**Record set:**
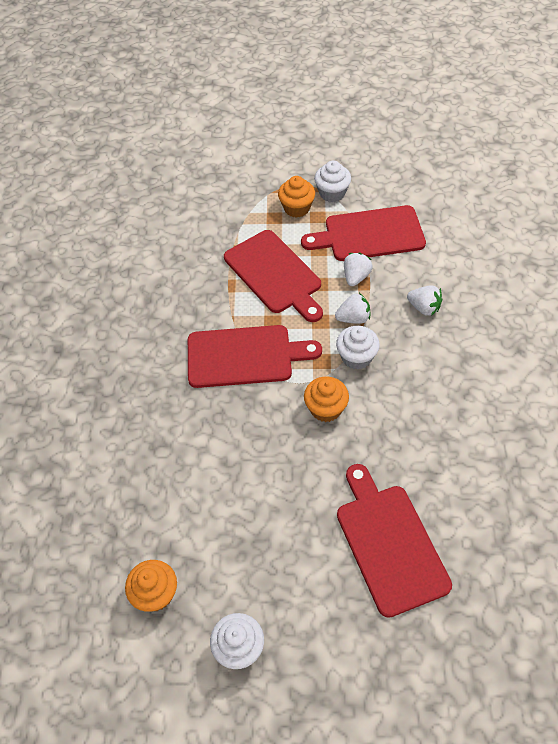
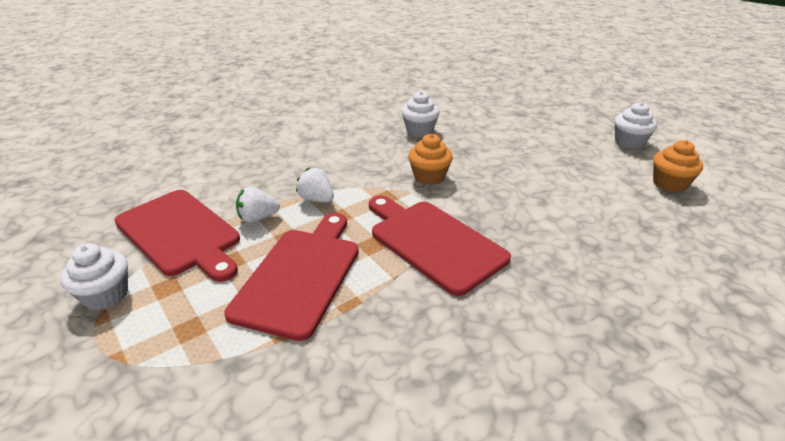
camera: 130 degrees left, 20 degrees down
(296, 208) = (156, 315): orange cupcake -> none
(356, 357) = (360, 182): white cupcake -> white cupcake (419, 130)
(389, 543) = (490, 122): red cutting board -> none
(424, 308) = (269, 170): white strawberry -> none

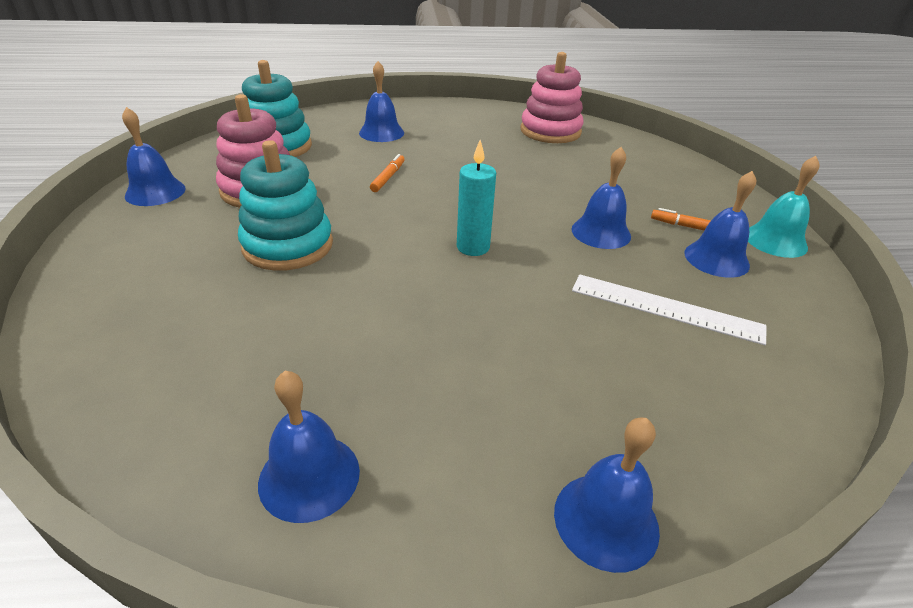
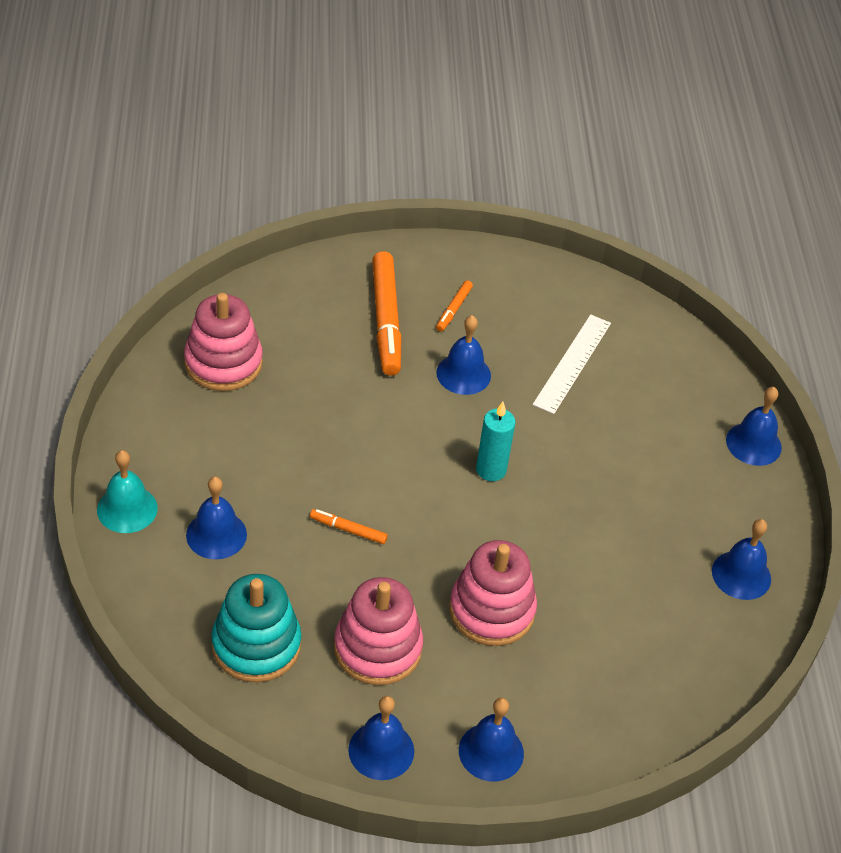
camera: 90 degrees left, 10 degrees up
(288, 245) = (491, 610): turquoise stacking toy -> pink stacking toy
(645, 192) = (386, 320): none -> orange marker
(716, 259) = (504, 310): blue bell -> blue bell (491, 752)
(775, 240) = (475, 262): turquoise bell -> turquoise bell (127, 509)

**Your instructions:** Pictures are to be dropped, and the lines from the line with "(389, 543) = (490, 122): red" through the end of the material above are to be reproduced exactly.

**Completed task:**
(389, 543) = (490, 122): red cutting board -> none
(424, 308) = (269, 170): white strawberry -> none

camera: 90 degrees left, 10 degrees up
(288, 245) = (491, 610): turquoise stacking toy -> pink stacking toy
(645, 192) = (386, 320): none -> orange marker
(716, 259) = (504, 310): blue bell -> blue bell (491, 752)
(775, 240) = (475, 262): turquoise bell -> turquoise bell (127, 509)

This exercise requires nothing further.